Information given –
○ ○ ○

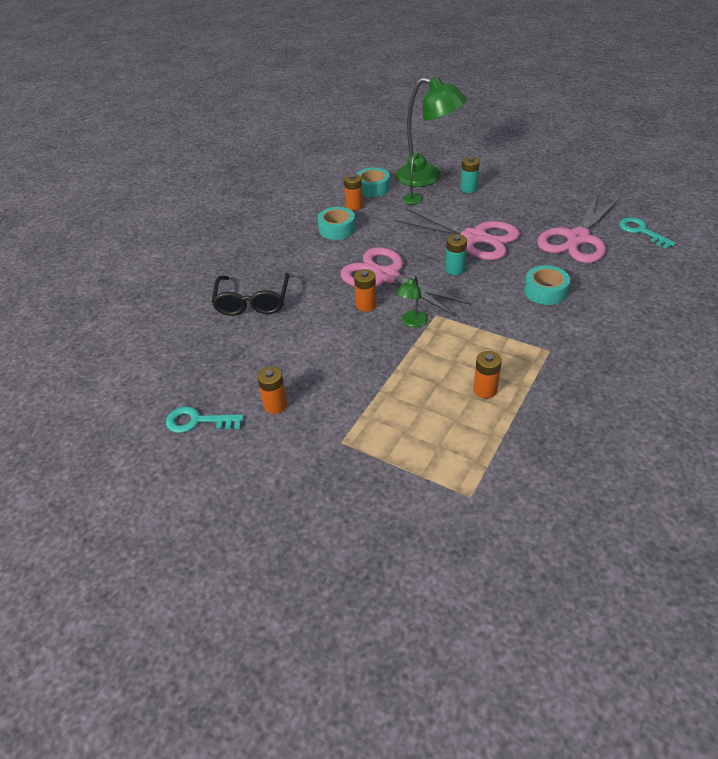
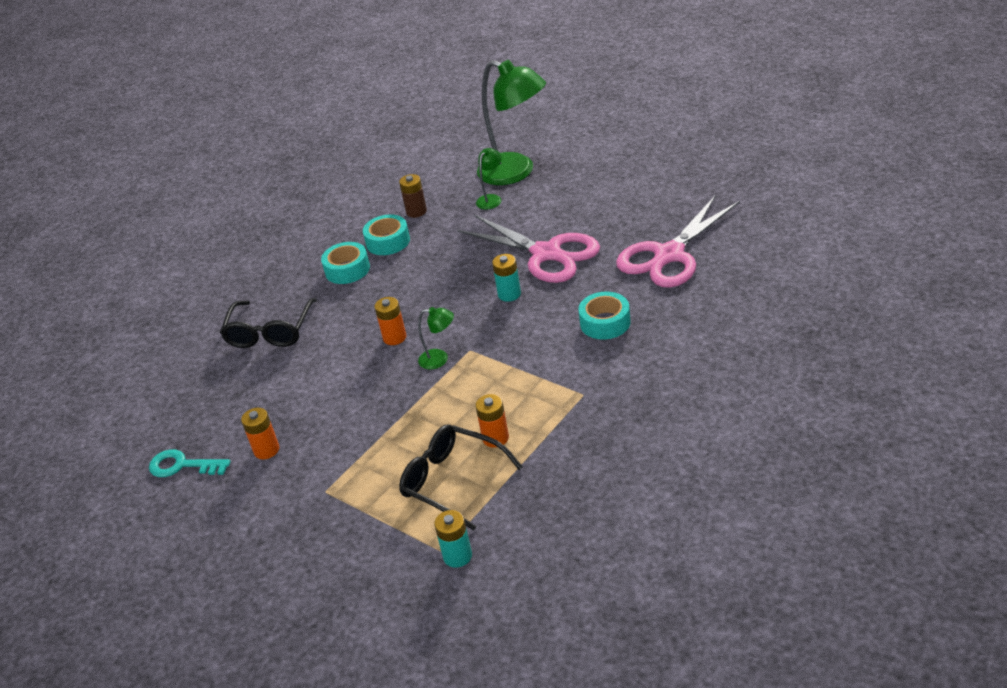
camera: 10 degrees right, 5 degrees down
pink scissors [340,247,470,317] -> none
orange battery [344,174,363,211] -> brown battery [399,174,427,218]
turquoise tape [357,168,390,197] -> turquoise tape moved to [321,242,370,284]
green lamp [396,275,428,328] -> green lamp turned 120 degrees counterclockwise [418,307,454,369]
turquoise battery [460,157,480,193] -> turquoise battery moved to [434,510,472,568]
turquoise key [619,217,676,249] -> none
none -> black glasses [399,425,523,531]

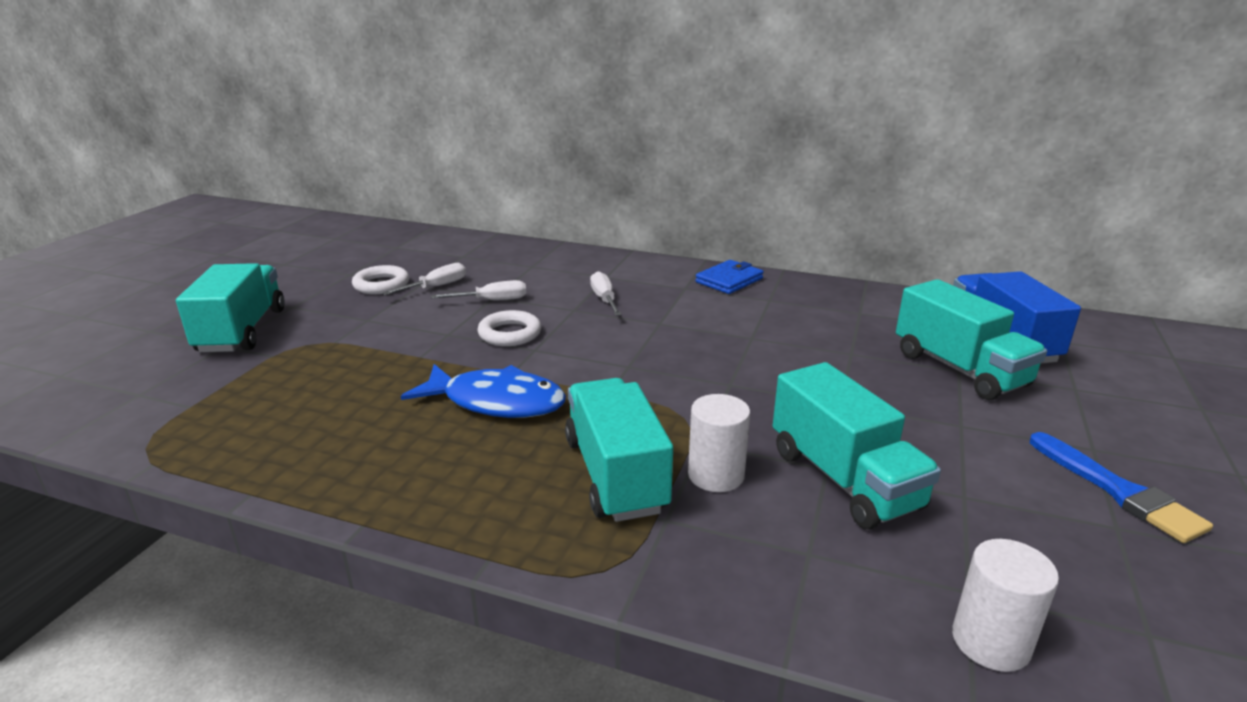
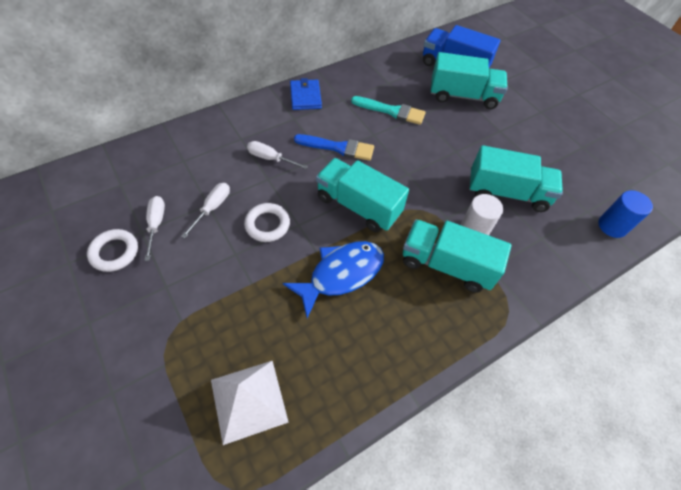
camera: 55 degrees left, 30 degrees up
turquoise truck [176,263,285,353] -> turquoise truck moved to [316,158,409,232]
white cylinder [952,539,1059,672] -> blue cylinder [598,190,653,238]
blue brush [1030,432,1213,543] -> blue brush moved to [294,134,374,161]
none -> white pyramid [211,361,289,445]
none -> turquoise brush [351,96,426,125]

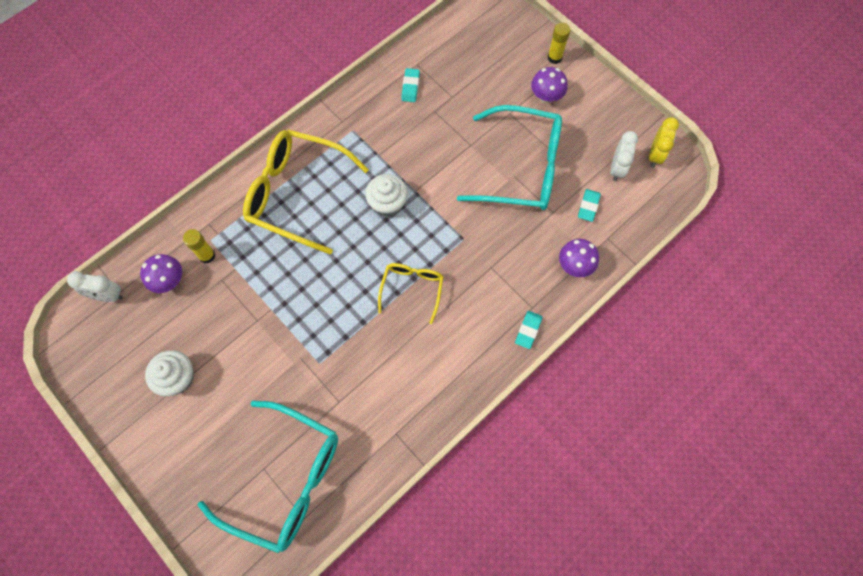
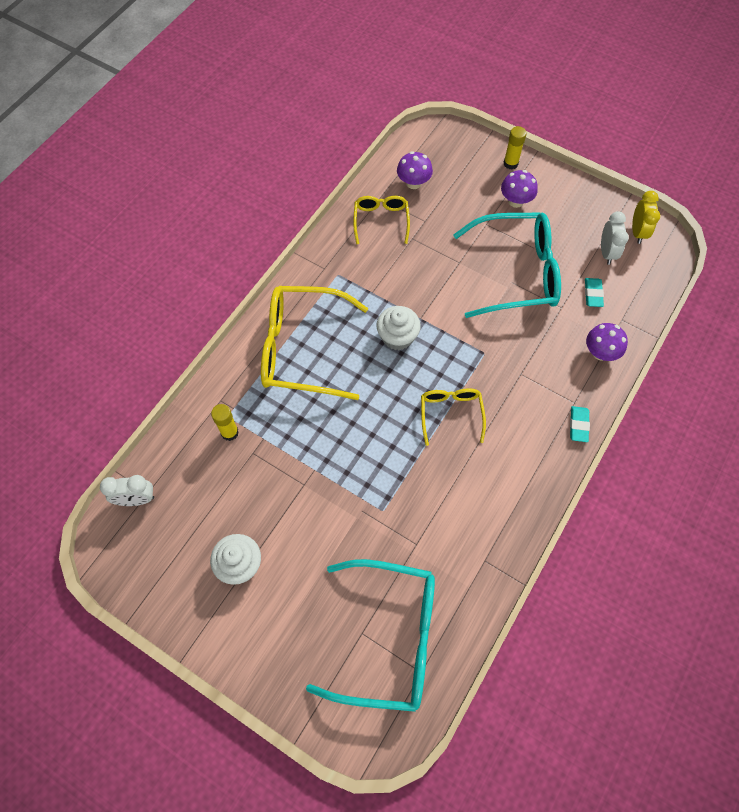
camera: 15 degrees left, 5 degrees down
purple mushroom [140,254,182,293] -> purple mushroom moved to [397,151,433,189]
turquoise eraser [401,68,420,102] -> yellow glasses [353,196,410,244]

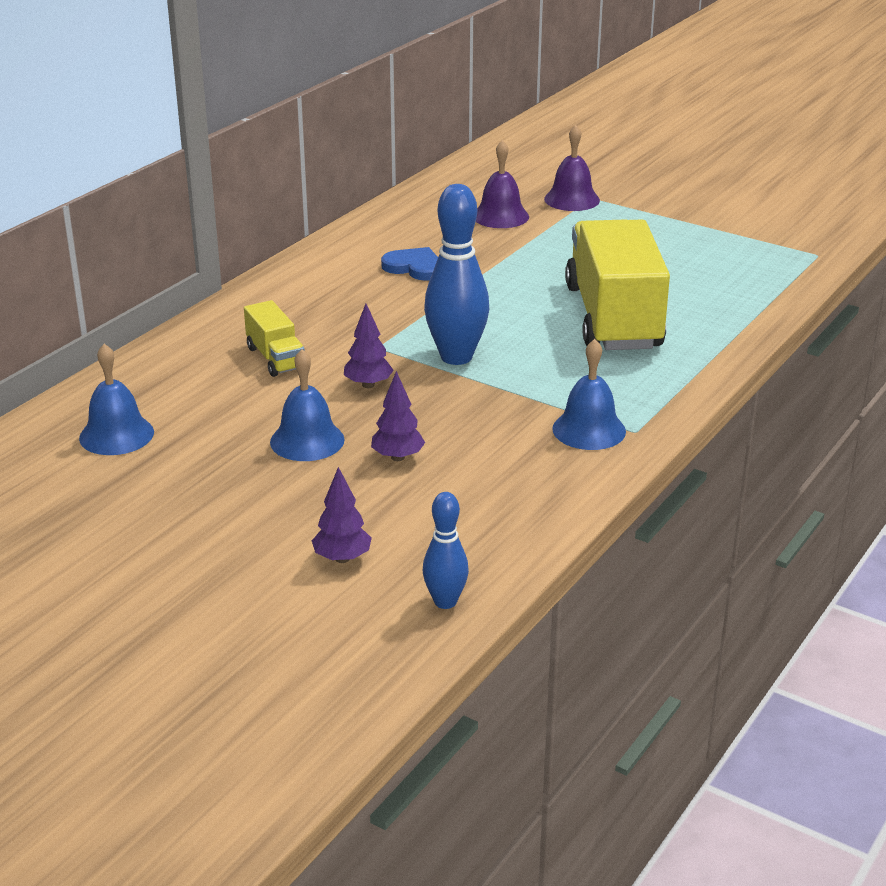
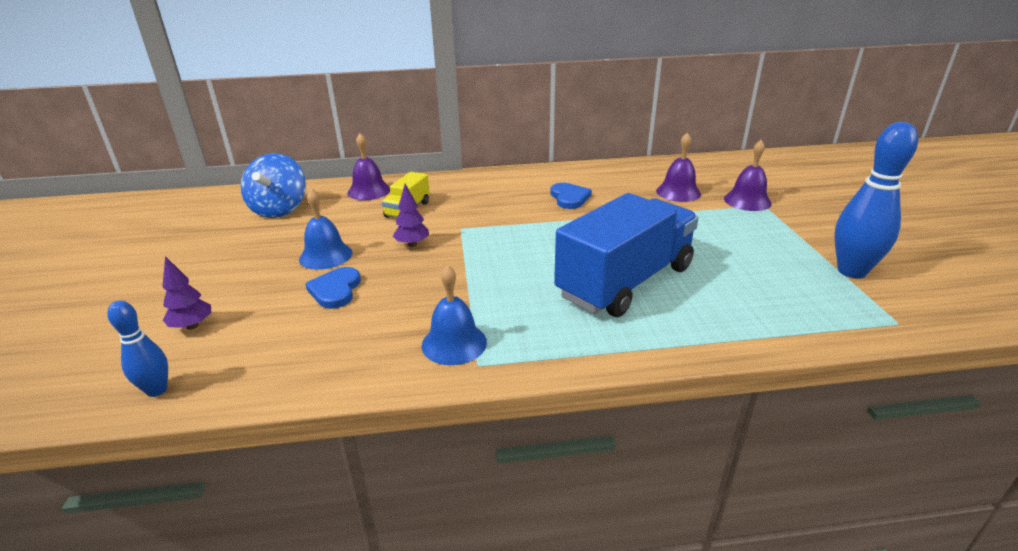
camera: 50 degrees right, 0 degrees up
blue bell [79,344,154,455] -> blue spinning top [241,153,306,218]
purple tree [371,371,425,461] -> blue heart [305,267,361,309]
blue bowling pin [424,184,489,365] -> blue bowling pin moved to [834,122,918,278]
yellow truck [565,219,670,350] -> blue truck [554,193,699,317]
none -> purple bell [348,133,390,200]

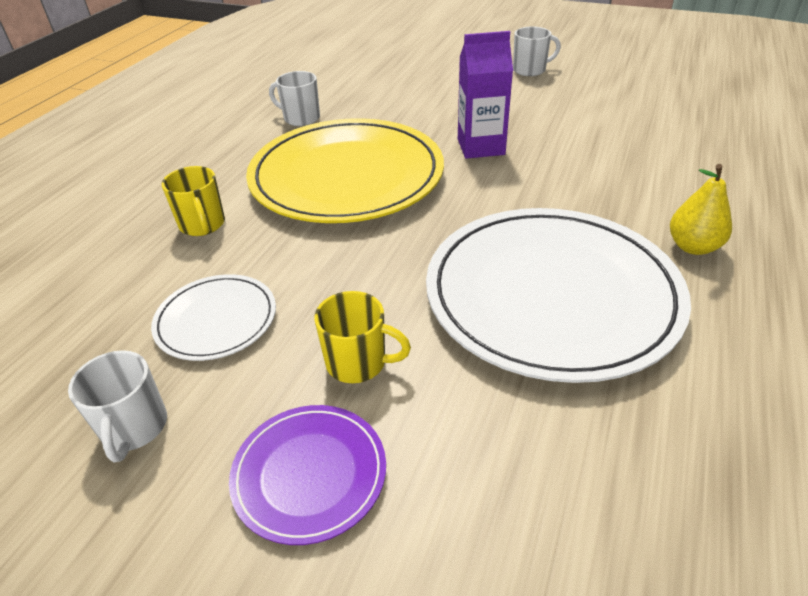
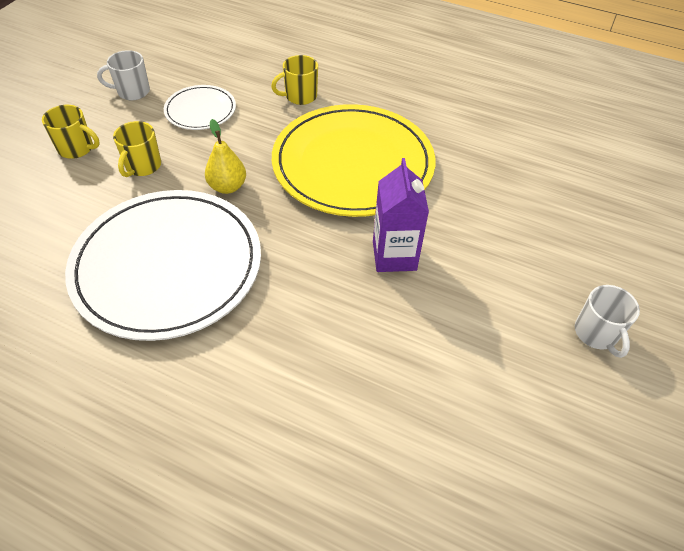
camera: 90 degrees right, 10 degrees up
purple plate [229,405,386,545] -> yellow mug [42,105,100,159]
white mug [269,71,320,126] -> none
yellow pear [670,164,732,255] -> yellow pear moved to [205,119,246,194]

○ ○ ○

Your task – Set down a word-for-word copy of the records, dropping any picture.

Exercise response –
camera: 10 degrees right, 5 degrees down
pink scissors [340,247,470,317] -> none
orange battery [344,174,363,211] -> brown battery [399,174,427,218]
turquoise tape [357,168,390,197] -> turquoise tape moved to [321,242,370,284]
green lamp [396,275,428,328] -> green lamp turned 120 degrees counterclockwise [418,307,454,369]
turquoise battery [460,157,480,193] -> turquoise battery moved to [434,510,472,568]
turquoise key [619,217,676,249] -> none
none -> black glasses [399,425,523,531]

camera: 55 degrees left, 30 degrees up
turquoise truck [176,263,285,353] -> turquoise truck moved to [316,158,409,232]
white cylinder [952,539,1059,672] -> blue cylinder [598,190,653,238]
blue brush [1030,432,1213,543] -> blue brush moved to [294,134,374,161]
none -> white pyramid [211,361,289,445]
none -> turquoise brush [351,96,426,125]

camera: 15 degrees left, 5 degrees down
purple mushroom [140,254,182,293] -> purple mushroom moved to [397,151,433,189]
turquoise eraser [401,68,420,102] -> yellow glasses [353,196,410,244]

camera: 50 degrees right, 0 degrees up
blue bell [79,344,154,455] -> blue spinning top [241,153,306,218]
purple tree [371,371,425,461] -> blue heart [305,267,361,309]
blue bowling pin [424,184,489,365] -> blue bowling pin moved to [834,122,918,278]
yellow truck [565,219,670,350] -> blue truck [554,193,699,317]
none -> purple bell [348,133,390,200]

camera: 90 degrees right, 10 degrees up
purple plate [229,405,386,545] -> yellow mug [42,105,100,159]
white mug [269,71,320,126] -> none
yellow pear [670,164,732,255] -> yellow pear moved to [205,119,246,194]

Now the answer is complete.